Quote everything from the row containing "purple trapezoid: moved 14" down to the row containing "pink line: moved", both included, and omit the pictures.

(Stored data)

━━━━━━━━━━━━━━━━━━━━━━━━━━━━━━

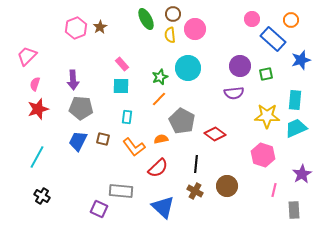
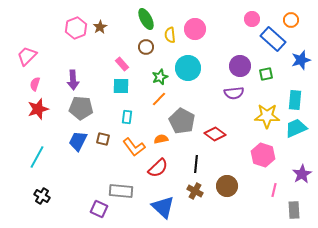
brown circle at (173, 14): moved 27 px left, 33 px down
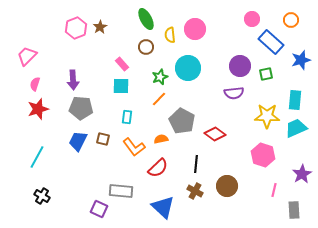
blue rectangle at (273, 39): moved 2 px left, 3 px down
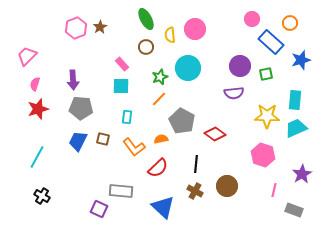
orange circle at (291, 20): moved 1 px left, 3 px down
gray rectangle at (294, 210): rotated 66 degrees counterclockwise
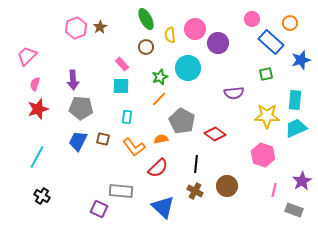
purple circle at (240, 66): moved 22 px left, 23 px up
purple star at (302, 174): moved 7 px down
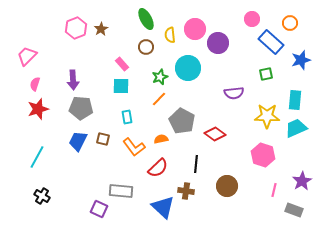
brown star at (100, 27): moved 1 px right, 2 px down
cyan rectangle at (127, 117): rotated 16 degrees counterclockwise
brown cross at (195, 191): moved 9 px left; rotated 21 degrees counterclockwise
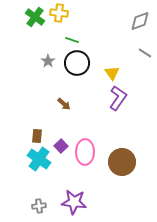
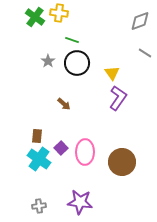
purple square: moved 2 px down
purple star: moved 6 px right
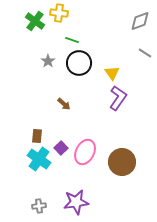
green cross: moved 4 px down
black circle: moved 2 px right
pink ellipse: rotated 25 degrees clockwise
purple star: moved 4 px left; rotated 15 degrees counterclockwise
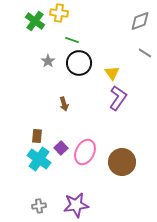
brown arrow: rotated 32 degrees clockwise
purple star: moved 3 px down
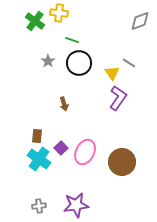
gray line: moved 16 px left, 10 px down
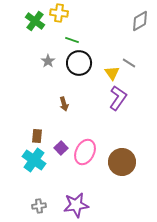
gray diamond: rotated 10 degrees counterclockwise
cyan cross: moved 5 px left, 1 px down
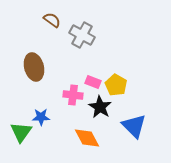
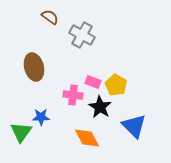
brown semicircle: moved 2 px left, 3 px up
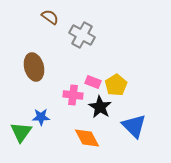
yellow pentagon: rotated 10 degrees clockwise
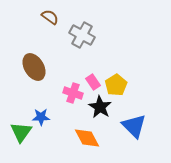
brown ellipse: rotated 16 degrees counterclockwise
pink rectangle: rotated 35 degrees clockwise
pink cross: moved 2 px up; rotated 12 degrees clockwise
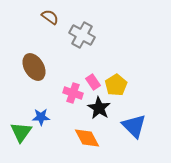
black star: moved 1 px left, 1 px down
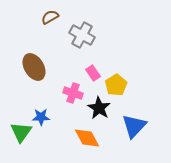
brown semicircle: rotated 66 degrees counterclockwise
pink rectangle: moved 9 px up
blue triangle: rotated 28 degrees clockwise
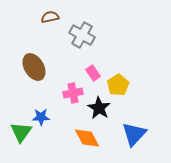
brown semicircle: rotated 18 degrees clockwise
yellow pentagon: moved 2 px right
pink cross: rotated 30 degrees counterclockwise
blue triangle: moved 8 px down
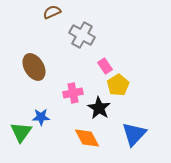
brown semicircle: moved 2 px right, 5 px up; rotated 12 degrees counterclockwise
pink rectangle: moved 12 px right, 7 px up
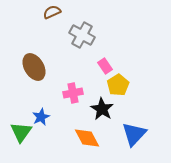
black star: moved 3 px right, 1 px down
blue star: rotated 24 degrees counterclockwise
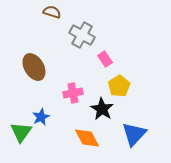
brown semicircle: rotated 42 degrees clockwise
pink rectangle: moved 7 px up
yellow pentagon: moved 1 px right, 1 px down
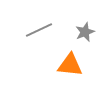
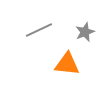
orange triangle: moved 3 px left, 1 px up
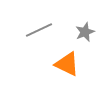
orange triangle: rotated 20 degrees clockwise
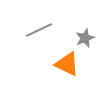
gray star: moved 6 px down
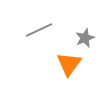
orange triangle: moved 2 px right; rotated 40 degrees clockwise
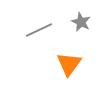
gray star: moved 4 px left, 16 px up; rotated 24 degrees counterclockwise
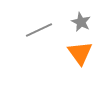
orange triangle: moved 11 px right, 11 px up; rotated 12 degrees counterclockwise
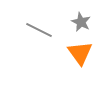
gray line: rotated 52 degrees clockwise
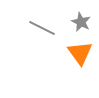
gray line: moved 3 px right, 2 px up
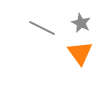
gray star: moved 1 px down
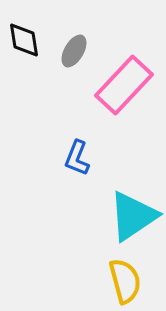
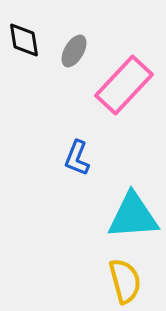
cyan triangle: rotated 30 degrees clockwise
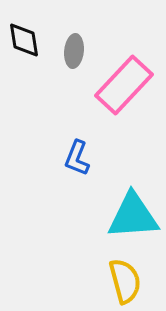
gray ellipse: rotated 24 degrees counterclockwise
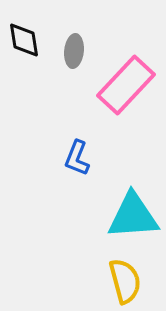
pink rectangle: moved 2 px right
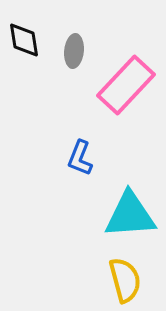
blue L-shape: moved 3 px right
cyan triangle: moved 3 px left, 1 px up
yellow semicircle: moved 1 px up
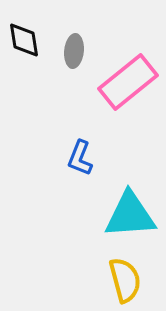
pink rectangle: moved 2 px right, 3 px up; rotated 8 degrees clockwise
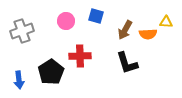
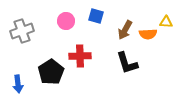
blue arrow: moved 1 px left, 4 px down
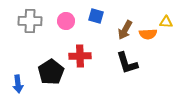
gray cross: moved 8 px right, 10 px up; rotated 20 degrees clockwise
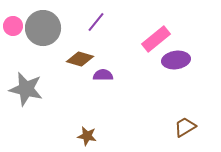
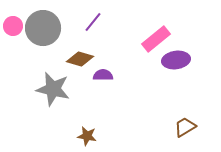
purple line: moved 3 px left
gray star: moved 27 px right
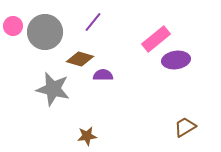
gray circle: moved 2 px right, 4 px down
brown star: rotated 18 degrees counterclockwise
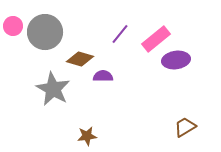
purple line: moved 27 px right, 12 px down
purple semicircle: moved 1 px down
gray star: rotated 16 degrees clockwise
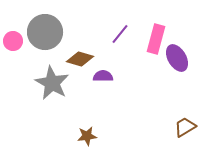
pink circle: moved 15 px down
pink rectangle: rotated 36 degrees counterclockwise
purple ellipse: moved 1 px right, 2 px up; rotated 68 degrees clockwise
gray star: moved 1 px left, 6 px up
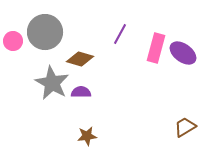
purple line: rotated 10 degrees counterclockwise
pink rectangle: moved 9 px down
purple ellipse: moved 6 px right, 5 px up; rotated 24 degrees counterclockwise
purple semicircle: moved 22 px left, 16 px down
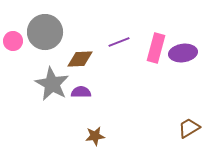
purple line: moved 1 px left, 8 px down; rotated 40 degrees clockwise
purple ellipse: rotated 44 degrees counterclockwise
brown diamond: rotated 20 degrees counterclockwise
gray star: moved 1 px down
brown trapezoid: moved 4 px right, 1 px down
brown star: moved 8 px right
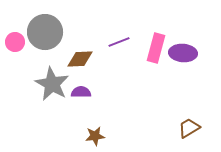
pink circle: moved 2 px right, 1 px down
purple ellipse: rotated 12 degrees clockwise
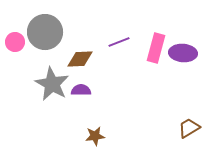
purple semicircle: moved 2 px up
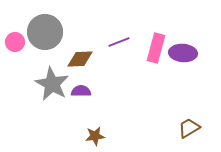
purple semicircle: moved 1 px down
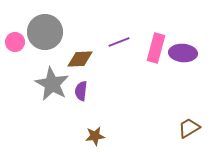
purple semicircle: rotated 84 degrees counterclockwise
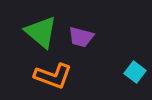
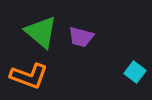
orange L-shape: moved 24 px left
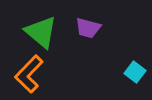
purple trapezoid: moved 7 px right, 9 px up
orange L-shape: moved 2 px up; rotated 114 degrees clockwise
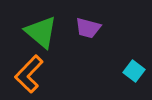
cyan square: moved 1 px left, 1 px up
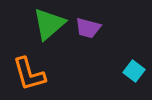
green triangle: moved 8 px right, 8 px up; rotated 39 degrees clockwise
orange L-shape: rotated 60 degrees counterclockwise
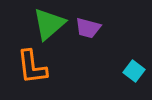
orange L-shape: moved 3 px right, 7 px up; rotated 9 degrees clockwise
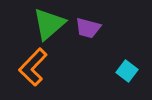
orange L-shape: moved 1 px right; rotated 51 degrees clockwise
cyan square: moved 7 px left
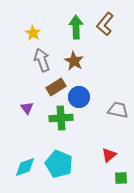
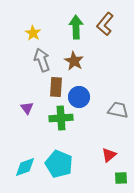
brown rectangle: rotated 54 degrees counterclockwise
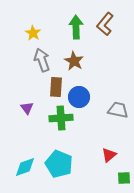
green square: moved 3 px right
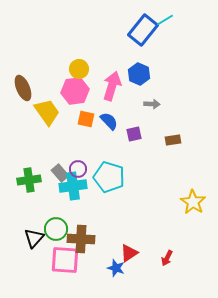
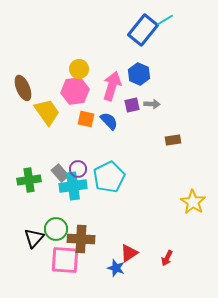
purple square: moved 2 px left, 29 px up
cyan pentagon: rotated 28 degrees clockwise
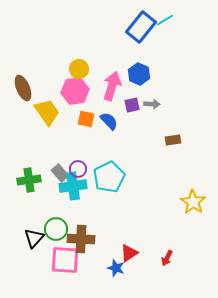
blue rectangle: moved 2 px left, 3 px up
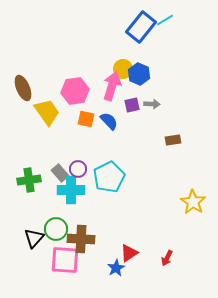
yellow circle: moved 44 px right
cyan cross: moved 2 px left, 4 px down; rotated 8 degrees clockwise
blue star: rotated 24 degrees clockwise
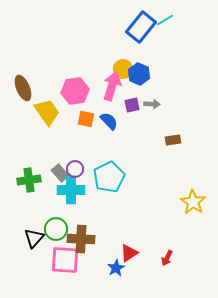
purple circle: moved 3 px left
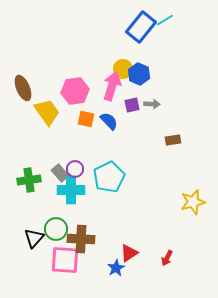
yellow star: rotated 25 degrees clockwise
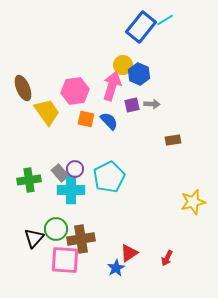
yellow circle: moved 4 px up
brown cross: rotated 12 degrees counterclockwise
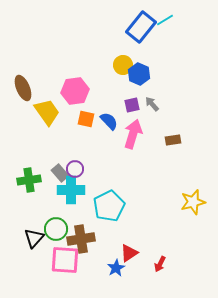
pink arrow: moved 21 px right, 48 px down
gray arrow: rotated 133 degrees counterclockwise
cyan pentagon: moved 29 px down
red arrow: moved 7 px left, 6 px down
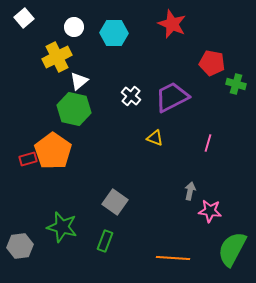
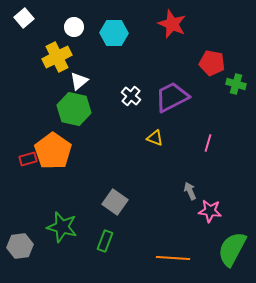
gray arrow: rotated 36 degrees counterclockwise
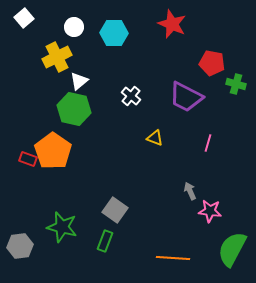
purple trapezoid: moved 14 px right; rotated 126 degrees counterclockwise
red rectangle: rotated 36 degrees clockwise
gray square: moved 8 px down
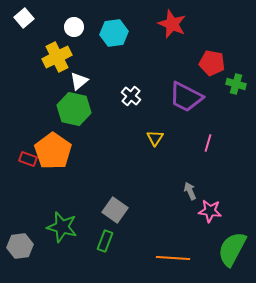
cyan hexagon: rotated 8 degrees counterclockwise
yellow triangle: rotated 42 degrees clockwise
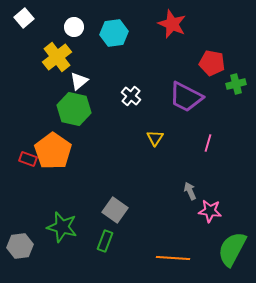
yellow cross: rotated 12 degrees counterclockwise
green cross: rotated 30 degrees counterclockwise
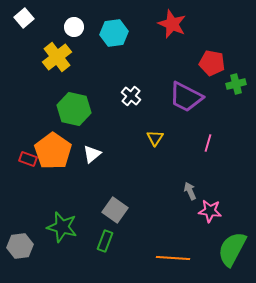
white triangle: moved 13 px right, 73 px down
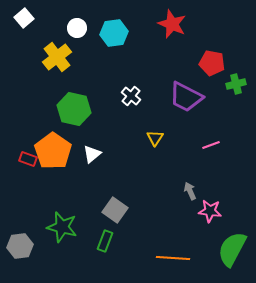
white circle: moved 3 px right, 1 px down
pink line: moved 3 px right, 2 px down; rotated 54 degrees clockwise
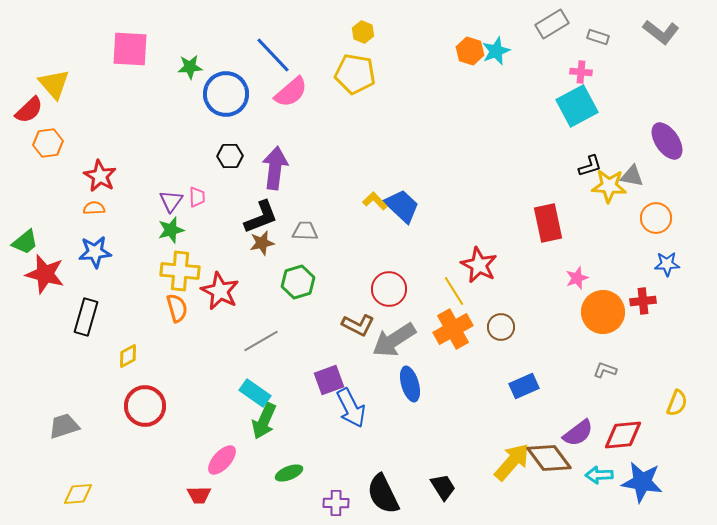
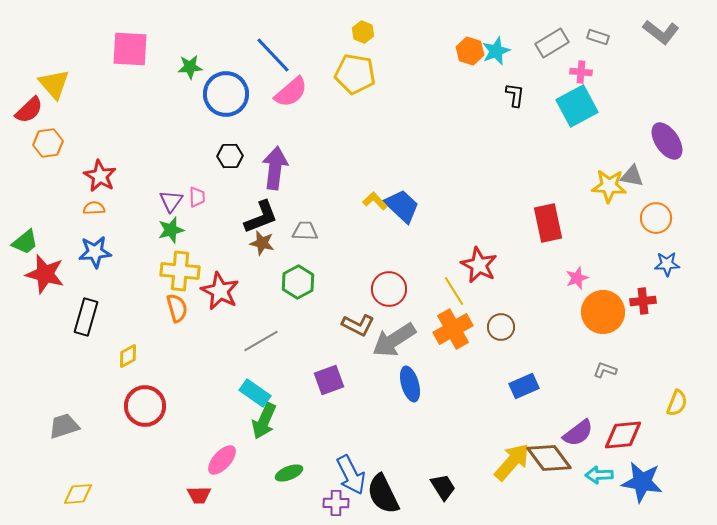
gray rectangle at (552, 24): moved 19 px down
black L-shape at (590, 166): moved 75 px left, 71 px up; rotated 65 degrees counterclockwise
brown star at (262, 243): rotated 25 degrees clockwise
green hexagon at (298, 282): rotated 12 degrees counterclockwise
blue arrow at (351, 408): moved 67 px down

━━━━━━━━━━━━━━━━━━━━━━━━━━━━━━

▶ _Complete response_
purple trapezoid: moved 14 px right; rotated 126 degrees counterclockwise
red rectangle: rotated 36 degrees clockwise
gray square: moved 8 px down
cyan hexagon: rotated 8 degrees counterclockwise
yellow triangle: rotated 42 degrees clockwise
yellow cross: rotated 12 degrees counterclockwise
green cross: rotated 30 degrees counterclockwise
white triangle: moved 13 px right, 73 px down
white circle: moved 3 px right, 1 px down
pink line: moved 3 px right, 2 px down; rotated 54 degrees clockwise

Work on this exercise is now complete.